→ **DATA UNDER STUDY**:
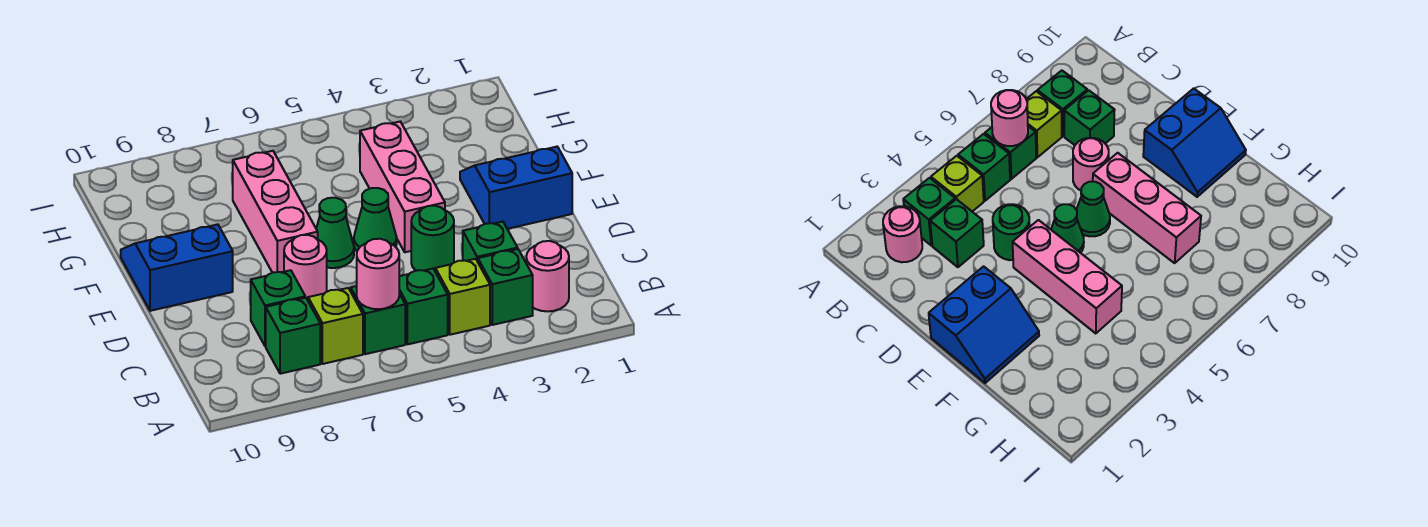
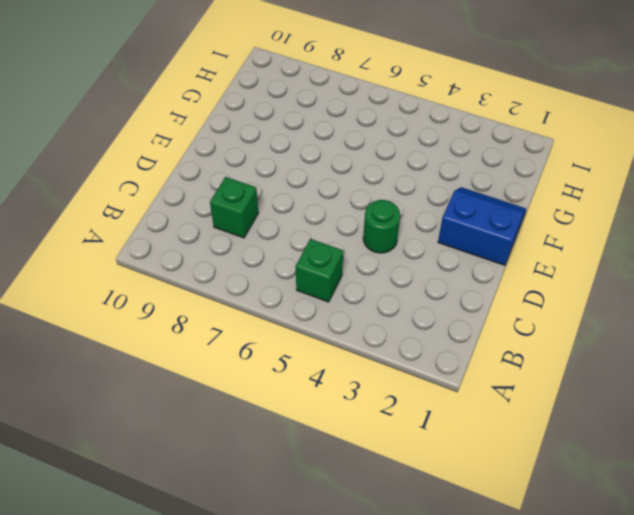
none -> pink round brick B2 level 1
none -> green brick B3 level 1
none -> lime brick B4 level 1

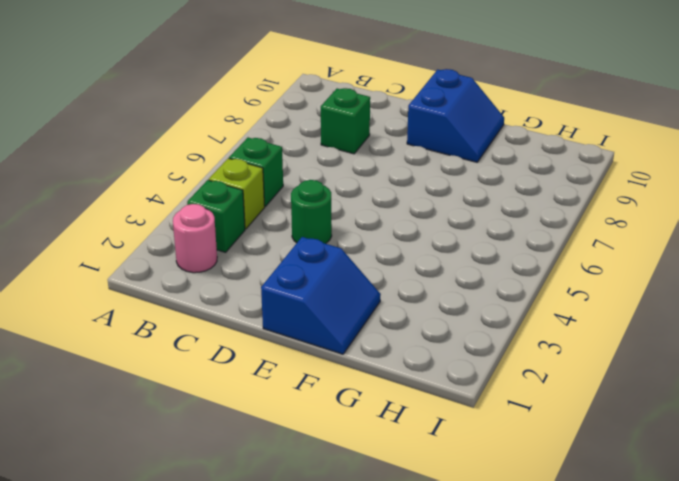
none -> green brick B6 level 1
none -> lime brick B7 level 1
none -> green brick B8 level 1

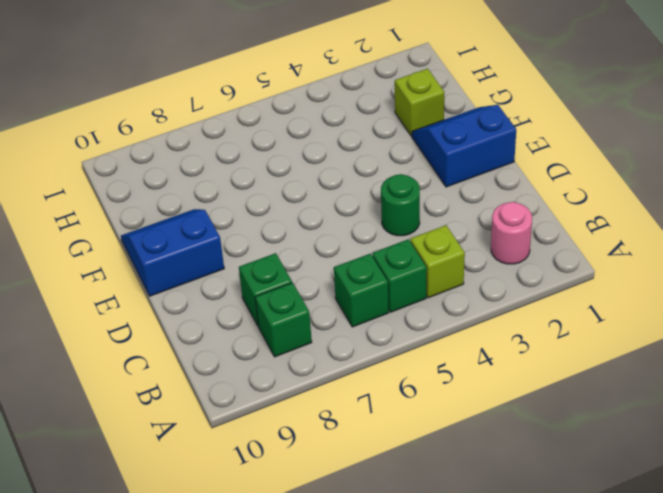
lime brick G2 level 1 -> lime brick B7 level 1
none -> green brick B3 level 1
none -> green brick C3 level 1
none -> pink round brick D7 level 1

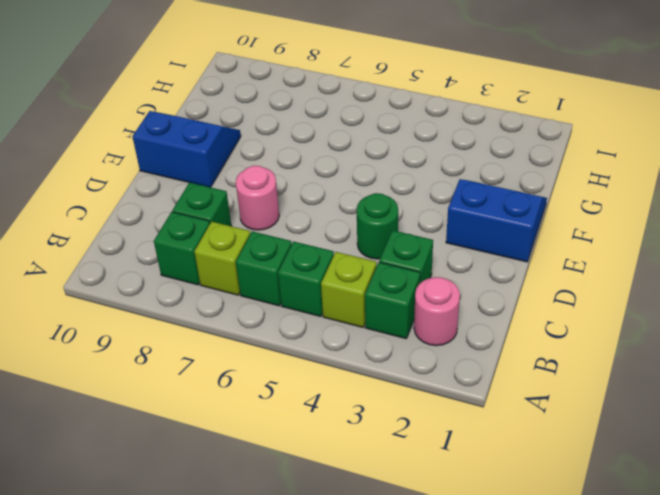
none -> pink brick E4:G4 level 1
none -> green cone E5 level 1
none -> green cone E6 level 1

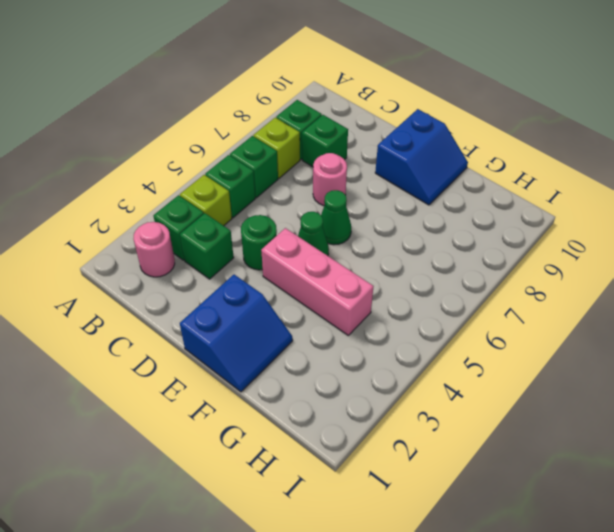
none -> pink brick E7:G7 level 1
none -> pink round brick B6 level 2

→ **ASSIGNMENT**: In your copy, include every record word for word but no pictures.

→ **REPLY**:
none -> pink round brick B2 level 1
none -> green brick B3 level 1
none -> lime brick B4 level 1

none -> green brick B6 level 1
none -> lime brick B7 level 1
none -> green brick B8 level 1

lime brick G2 level 1 -> lime brick B7 level 1
none -> green brick B3 level 1
none -> green brick C3 level 1
none -> pink round brick D7 level 1

none -> pink brick E4:G4 level 1
none -> green cone E5 level 1
none -> green cone E6 level 1

none -> pink brick E7:G7 level 1
none -> pink round brick B6 level 2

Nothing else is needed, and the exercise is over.